BEGIN
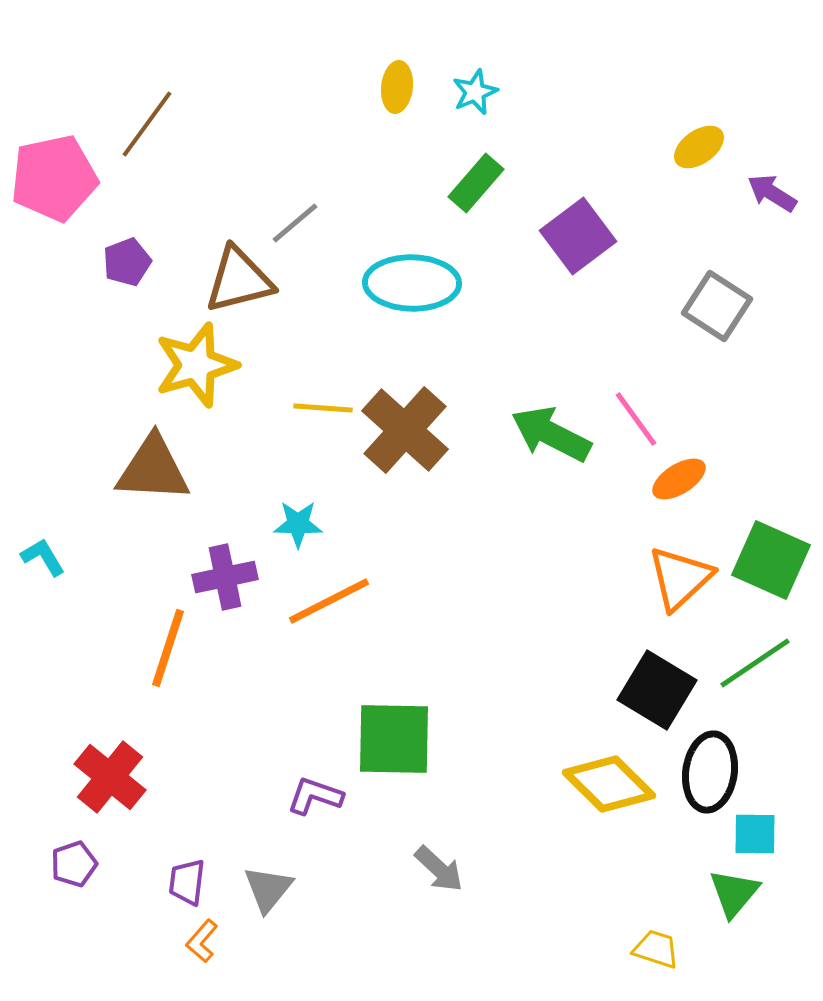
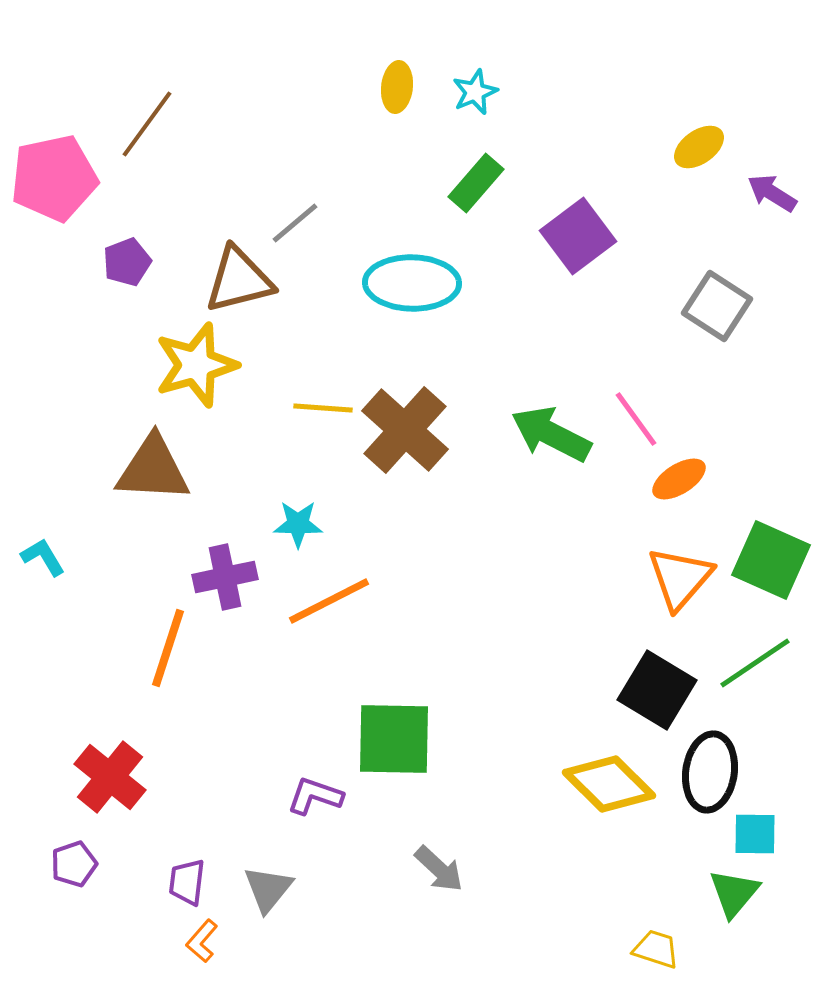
orange triangle at (680, 578): rotated 6 degrees counterclockwise
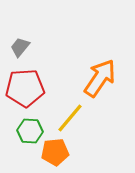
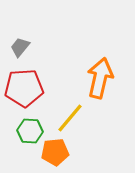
orange arrow: rotated 21 degrees counterclockwise
red pentagon: moved 1 px left
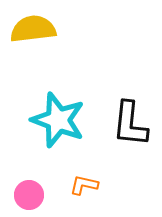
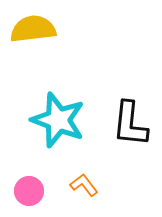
orange L-shape: rotated 40 degrees clockwise
pink circle: moved 4 px up
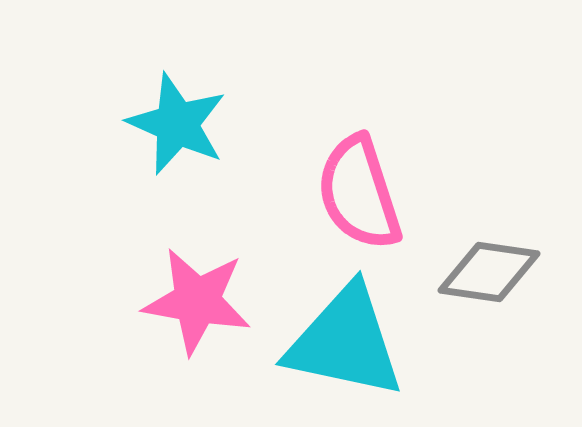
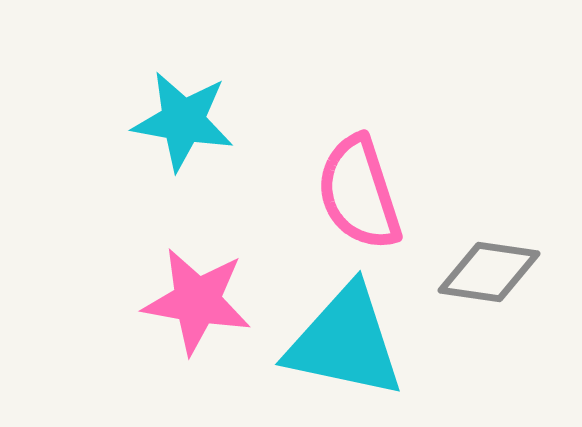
cyan star: moved 6 px right, 3 px up; rotated 14 degrees counterclockwise
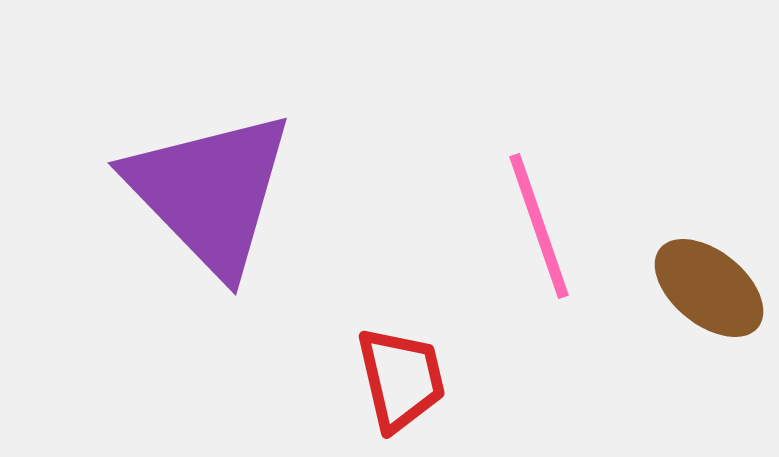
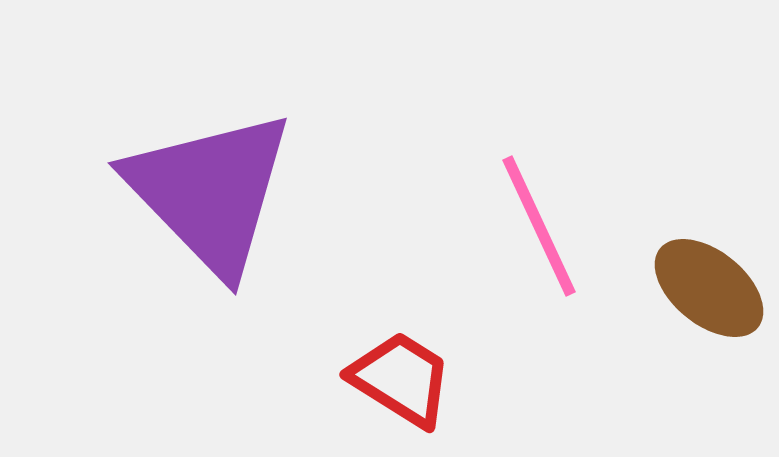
pink line: rotated 6 degrees counterclockwise
red trapezoid: rotated 45 degrees counterclockwise
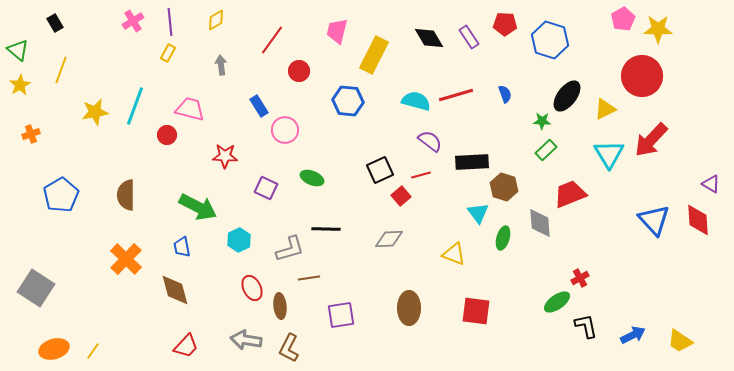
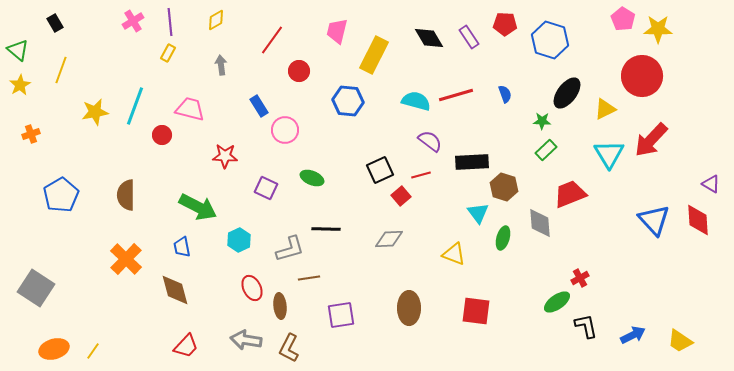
pink pentagon at (623, 19): rotated 10 degrees counterclockwise
black ellipse at (567, 96): moved 3 px up
red circle at (167, 135): moved 5 px left
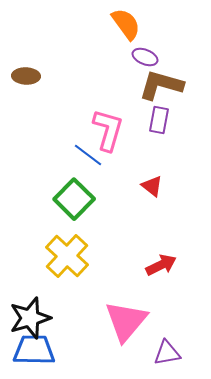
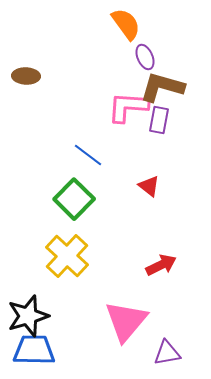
purple ellipse: rotated 45 degrees clockwise
brown L-shape: moved 1 px right, 2 px down
pink L-shape: moved 20 px right, 23 px up; rotated 102 degrees counterclockwise
red triangle: moved 3 px left
black star: moved 2 px left, 2 px up
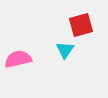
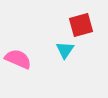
pink semicircle: rotated 36 degrees clockwise
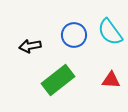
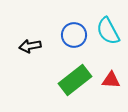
cyan semicircle: moved 2 px left, 1 px up; rotated 8 degrees clockwise
green rectangle: moved 17 px right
END
Prompt — Exactly as they appear, repeat the lines from the one containing "purple ellipse: rotated 45 degrees clockwise" through the last line of the entries, counting both ends. Pictures stay out.

Your solution —
purple ellipse: rotated 45 degrees clockwise
brown L-shape: moved 1 px right, 2 px down
pink L-shape: moved 20 px right, 23 px up; rotated 102 degrees counterclockwise
red triangle: moved 3 px left
black star: moved 2 px left, 2 px up
pink semicircle: rotated 36 degrees clockwise
cyan semicircle: moved 2 px left, 1 px up; rotated 8 degrees clockwise
green rectangle: moved 17 px right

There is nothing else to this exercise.